#### [TASK PROMPT]
Find every line in the items that contains the word "repeat", and copy each of those lines. Case counts.

#### [INPUT DATA]
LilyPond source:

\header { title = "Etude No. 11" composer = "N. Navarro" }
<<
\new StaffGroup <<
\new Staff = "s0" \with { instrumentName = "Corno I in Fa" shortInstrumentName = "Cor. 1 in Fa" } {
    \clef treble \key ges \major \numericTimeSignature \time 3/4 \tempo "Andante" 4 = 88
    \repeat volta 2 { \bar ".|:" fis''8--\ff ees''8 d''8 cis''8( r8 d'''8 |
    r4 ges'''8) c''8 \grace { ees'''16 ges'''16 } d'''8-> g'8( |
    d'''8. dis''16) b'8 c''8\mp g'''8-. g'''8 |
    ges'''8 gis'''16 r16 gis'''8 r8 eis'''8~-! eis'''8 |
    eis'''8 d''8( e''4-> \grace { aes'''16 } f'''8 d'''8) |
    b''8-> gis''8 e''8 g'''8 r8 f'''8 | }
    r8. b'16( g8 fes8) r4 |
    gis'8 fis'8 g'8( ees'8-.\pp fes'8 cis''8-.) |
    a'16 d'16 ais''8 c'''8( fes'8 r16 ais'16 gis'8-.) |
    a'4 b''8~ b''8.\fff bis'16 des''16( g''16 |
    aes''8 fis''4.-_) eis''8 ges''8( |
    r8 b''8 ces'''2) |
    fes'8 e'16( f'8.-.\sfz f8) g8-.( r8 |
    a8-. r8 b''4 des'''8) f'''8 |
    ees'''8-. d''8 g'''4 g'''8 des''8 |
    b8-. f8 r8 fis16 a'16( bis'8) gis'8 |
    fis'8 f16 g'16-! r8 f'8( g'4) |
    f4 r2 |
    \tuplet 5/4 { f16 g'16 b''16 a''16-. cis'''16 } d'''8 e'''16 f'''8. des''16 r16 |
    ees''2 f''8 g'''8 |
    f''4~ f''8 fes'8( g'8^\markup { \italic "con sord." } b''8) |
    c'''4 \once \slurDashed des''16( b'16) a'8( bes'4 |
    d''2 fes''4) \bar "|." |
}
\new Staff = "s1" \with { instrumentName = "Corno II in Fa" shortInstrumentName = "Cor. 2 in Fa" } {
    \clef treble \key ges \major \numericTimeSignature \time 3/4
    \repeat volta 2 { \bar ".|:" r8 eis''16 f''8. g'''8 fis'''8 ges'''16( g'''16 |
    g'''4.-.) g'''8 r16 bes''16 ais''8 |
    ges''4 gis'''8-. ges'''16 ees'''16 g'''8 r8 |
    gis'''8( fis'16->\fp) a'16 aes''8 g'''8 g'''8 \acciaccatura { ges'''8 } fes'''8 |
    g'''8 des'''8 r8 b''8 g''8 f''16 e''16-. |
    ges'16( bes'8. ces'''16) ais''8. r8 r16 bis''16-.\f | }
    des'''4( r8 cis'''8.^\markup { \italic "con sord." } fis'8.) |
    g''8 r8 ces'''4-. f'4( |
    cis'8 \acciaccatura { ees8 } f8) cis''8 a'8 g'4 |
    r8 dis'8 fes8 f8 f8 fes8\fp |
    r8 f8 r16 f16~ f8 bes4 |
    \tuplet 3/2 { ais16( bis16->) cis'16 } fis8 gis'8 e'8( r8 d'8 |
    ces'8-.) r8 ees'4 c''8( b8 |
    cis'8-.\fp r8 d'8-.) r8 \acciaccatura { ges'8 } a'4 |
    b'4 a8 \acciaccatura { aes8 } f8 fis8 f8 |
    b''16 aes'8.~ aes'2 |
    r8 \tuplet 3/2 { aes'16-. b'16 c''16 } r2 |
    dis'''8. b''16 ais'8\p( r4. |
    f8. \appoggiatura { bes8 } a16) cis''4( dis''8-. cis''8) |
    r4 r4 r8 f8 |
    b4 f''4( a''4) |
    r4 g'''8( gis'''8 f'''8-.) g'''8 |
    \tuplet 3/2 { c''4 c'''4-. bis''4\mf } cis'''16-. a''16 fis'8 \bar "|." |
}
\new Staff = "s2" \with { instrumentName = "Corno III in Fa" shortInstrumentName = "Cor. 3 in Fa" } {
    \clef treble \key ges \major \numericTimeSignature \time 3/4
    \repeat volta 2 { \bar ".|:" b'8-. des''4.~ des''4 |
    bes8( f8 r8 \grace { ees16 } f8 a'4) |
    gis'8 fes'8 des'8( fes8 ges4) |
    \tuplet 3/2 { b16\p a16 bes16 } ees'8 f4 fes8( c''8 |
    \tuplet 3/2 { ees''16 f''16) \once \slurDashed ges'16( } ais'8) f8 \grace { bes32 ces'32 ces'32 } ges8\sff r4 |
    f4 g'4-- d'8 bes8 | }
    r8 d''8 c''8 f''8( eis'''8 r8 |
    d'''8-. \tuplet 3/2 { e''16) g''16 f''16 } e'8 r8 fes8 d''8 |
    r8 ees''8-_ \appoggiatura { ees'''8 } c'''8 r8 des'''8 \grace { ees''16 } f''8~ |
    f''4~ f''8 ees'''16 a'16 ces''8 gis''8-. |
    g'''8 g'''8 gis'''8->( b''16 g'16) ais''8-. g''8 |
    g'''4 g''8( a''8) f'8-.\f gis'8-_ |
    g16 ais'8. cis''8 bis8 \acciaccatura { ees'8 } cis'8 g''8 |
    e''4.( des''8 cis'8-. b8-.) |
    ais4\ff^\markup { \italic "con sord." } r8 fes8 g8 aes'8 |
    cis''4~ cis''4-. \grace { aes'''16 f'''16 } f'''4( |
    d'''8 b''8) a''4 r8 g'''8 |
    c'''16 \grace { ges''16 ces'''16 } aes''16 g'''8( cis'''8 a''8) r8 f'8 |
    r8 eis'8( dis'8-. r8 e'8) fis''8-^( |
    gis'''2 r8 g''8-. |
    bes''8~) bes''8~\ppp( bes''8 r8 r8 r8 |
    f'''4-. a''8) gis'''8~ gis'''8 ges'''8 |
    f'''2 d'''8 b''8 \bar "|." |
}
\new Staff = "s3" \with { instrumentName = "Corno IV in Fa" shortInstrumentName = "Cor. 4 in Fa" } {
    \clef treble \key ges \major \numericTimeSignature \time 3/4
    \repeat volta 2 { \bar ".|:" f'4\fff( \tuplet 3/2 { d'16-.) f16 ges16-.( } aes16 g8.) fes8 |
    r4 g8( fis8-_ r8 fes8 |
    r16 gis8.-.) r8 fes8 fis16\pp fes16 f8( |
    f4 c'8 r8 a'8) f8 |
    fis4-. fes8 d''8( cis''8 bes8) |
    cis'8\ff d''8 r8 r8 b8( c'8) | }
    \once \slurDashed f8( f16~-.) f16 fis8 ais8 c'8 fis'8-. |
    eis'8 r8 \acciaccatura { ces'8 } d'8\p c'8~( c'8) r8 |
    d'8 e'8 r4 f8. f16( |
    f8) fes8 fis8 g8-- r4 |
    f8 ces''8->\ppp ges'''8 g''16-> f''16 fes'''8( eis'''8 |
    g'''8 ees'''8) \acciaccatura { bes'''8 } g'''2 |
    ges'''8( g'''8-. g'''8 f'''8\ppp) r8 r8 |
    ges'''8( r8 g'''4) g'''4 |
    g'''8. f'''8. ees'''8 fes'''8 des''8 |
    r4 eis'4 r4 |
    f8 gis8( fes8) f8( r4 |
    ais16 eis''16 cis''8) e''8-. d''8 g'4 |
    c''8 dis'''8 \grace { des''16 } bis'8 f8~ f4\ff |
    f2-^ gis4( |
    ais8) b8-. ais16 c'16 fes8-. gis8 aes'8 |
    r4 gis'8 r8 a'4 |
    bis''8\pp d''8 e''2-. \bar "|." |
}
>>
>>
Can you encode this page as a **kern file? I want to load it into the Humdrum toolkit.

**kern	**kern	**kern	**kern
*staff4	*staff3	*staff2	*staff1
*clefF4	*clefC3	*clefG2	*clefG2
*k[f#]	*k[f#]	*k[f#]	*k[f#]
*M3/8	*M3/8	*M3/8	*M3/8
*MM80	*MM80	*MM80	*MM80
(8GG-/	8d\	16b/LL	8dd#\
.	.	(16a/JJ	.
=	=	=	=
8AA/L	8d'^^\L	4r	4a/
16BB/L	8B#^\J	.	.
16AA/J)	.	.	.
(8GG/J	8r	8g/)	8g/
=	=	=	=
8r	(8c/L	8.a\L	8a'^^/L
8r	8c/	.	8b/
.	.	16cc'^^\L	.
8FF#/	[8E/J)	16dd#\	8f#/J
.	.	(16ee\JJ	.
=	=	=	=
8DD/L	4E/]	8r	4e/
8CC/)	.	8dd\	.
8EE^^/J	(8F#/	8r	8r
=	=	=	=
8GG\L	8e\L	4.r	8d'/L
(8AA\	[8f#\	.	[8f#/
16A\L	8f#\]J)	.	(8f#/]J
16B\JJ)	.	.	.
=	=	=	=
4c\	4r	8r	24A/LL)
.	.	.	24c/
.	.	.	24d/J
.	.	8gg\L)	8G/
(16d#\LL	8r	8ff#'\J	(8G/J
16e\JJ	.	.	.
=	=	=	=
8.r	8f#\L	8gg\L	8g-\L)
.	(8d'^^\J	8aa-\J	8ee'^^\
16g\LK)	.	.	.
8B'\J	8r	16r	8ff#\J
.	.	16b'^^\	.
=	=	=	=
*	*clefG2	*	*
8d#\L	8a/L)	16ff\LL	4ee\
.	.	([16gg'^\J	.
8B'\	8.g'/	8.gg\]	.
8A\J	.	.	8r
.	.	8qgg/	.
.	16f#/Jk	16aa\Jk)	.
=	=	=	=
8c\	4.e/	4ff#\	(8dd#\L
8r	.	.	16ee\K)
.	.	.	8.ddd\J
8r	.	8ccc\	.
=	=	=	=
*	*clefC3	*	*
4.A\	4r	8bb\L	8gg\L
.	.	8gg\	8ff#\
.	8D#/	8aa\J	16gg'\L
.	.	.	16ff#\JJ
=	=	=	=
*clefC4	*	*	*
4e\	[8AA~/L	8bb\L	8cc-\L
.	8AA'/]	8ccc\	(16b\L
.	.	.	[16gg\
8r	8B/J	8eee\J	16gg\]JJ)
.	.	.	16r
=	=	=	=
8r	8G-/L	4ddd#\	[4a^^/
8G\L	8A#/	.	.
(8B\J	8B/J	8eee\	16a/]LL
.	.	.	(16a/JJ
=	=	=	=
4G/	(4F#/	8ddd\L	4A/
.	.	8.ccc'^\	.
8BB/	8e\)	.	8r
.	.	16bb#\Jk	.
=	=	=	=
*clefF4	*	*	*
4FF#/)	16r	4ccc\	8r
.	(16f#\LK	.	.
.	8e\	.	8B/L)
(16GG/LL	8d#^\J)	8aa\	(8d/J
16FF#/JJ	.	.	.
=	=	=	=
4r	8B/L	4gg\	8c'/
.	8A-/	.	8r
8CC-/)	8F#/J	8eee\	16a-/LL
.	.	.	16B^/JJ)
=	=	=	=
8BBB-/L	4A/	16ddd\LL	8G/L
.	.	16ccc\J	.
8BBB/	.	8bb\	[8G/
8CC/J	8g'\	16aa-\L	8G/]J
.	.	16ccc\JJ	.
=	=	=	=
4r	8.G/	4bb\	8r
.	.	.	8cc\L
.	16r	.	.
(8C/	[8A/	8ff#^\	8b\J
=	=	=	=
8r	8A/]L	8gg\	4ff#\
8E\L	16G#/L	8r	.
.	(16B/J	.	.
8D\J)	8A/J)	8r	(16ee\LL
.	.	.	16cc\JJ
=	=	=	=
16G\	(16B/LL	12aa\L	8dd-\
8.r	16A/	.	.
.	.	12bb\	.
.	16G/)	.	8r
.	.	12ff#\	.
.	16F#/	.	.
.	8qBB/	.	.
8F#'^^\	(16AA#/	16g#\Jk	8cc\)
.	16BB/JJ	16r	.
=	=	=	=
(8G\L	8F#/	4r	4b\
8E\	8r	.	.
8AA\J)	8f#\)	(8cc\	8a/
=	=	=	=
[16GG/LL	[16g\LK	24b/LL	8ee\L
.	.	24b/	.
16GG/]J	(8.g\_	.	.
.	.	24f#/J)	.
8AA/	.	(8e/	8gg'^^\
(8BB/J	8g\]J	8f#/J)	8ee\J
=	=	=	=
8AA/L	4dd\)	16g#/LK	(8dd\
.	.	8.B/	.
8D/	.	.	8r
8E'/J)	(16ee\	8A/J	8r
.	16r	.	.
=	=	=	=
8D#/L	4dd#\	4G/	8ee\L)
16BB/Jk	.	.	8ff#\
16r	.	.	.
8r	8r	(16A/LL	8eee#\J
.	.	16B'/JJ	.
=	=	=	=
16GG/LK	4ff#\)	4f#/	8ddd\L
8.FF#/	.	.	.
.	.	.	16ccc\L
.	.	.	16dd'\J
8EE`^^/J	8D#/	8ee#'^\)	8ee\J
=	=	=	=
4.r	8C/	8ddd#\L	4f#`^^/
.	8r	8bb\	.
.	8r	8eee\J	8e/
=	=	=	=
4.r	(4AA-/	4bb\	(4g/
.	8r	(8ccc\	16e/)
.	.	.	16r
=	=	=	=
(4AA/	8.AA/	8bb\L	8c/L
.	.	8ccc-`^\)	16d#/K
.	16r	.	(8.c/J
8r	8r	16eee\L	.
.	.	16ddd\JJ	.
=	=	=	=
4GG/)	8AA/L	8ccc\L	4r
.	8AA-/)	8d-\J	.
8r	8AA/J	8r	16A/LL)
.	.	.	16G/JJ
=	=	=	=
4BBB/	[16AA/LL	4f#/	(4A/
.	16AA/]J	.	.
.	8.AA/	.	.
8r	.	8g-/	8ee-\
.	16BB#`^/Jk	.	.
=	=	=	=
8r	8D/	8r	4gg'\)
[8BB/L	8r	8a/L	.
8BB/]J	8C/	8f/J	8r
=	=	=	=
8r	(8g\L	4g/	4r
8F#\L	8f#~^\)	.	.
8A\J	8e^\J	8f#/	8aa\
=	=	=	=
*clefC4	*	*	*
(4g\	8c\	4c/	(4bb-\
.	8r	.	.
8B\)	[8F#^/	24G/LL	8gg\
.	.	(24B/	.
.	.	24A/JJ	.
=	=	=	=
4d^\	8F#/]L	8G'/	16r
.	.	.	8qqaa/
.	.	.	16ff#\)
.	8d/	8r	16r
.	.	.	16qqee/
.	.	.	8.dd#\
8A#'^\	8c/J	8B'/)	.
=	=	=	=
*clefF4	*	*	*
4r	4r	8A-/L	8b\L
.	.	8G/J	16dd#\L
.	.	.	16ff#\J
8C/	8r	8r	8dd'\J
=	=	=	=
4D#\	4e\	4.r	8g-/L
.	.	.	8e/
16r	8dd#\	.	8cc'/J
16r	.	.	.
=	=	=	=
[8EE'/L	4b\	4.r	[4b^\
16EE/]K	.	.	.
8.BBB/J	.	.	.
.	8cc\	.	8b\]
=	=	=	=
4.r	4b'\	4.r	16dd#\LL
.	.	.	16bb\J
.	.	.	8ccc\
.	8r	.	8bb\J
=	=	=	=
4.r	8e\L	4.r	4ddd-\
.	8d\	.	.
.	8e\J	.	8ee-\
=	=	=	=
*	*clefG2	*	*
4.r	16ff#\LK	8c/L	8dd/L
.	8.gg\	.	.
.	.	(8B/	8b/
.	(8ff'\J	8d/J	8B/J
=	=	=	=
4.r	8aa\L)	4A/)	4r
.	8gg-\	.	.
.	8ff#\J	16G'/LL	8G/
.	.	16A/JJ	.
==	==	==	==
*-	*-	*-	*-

#### [SOLVED PROBLEM]
    \repeat volta 2 { \bar ".|:" fis''8--\ff ees''8 d''8 cis''8( r8 d'''8 |
    \repeat volta 2 { \bar ".|:" r8 eis''16 f''8. g'''8 fis'''8 ges'''16( g'''16 |
    \repeat volta 2 { \bar ".|:" b'8-. des''4.~ des''4 |
    \repeat volta 2 { \bar ".|:" f'4\fff( \tuplet 3/2 { d'16-.) f16 ges16-.( } aes16 g8.) fes8 |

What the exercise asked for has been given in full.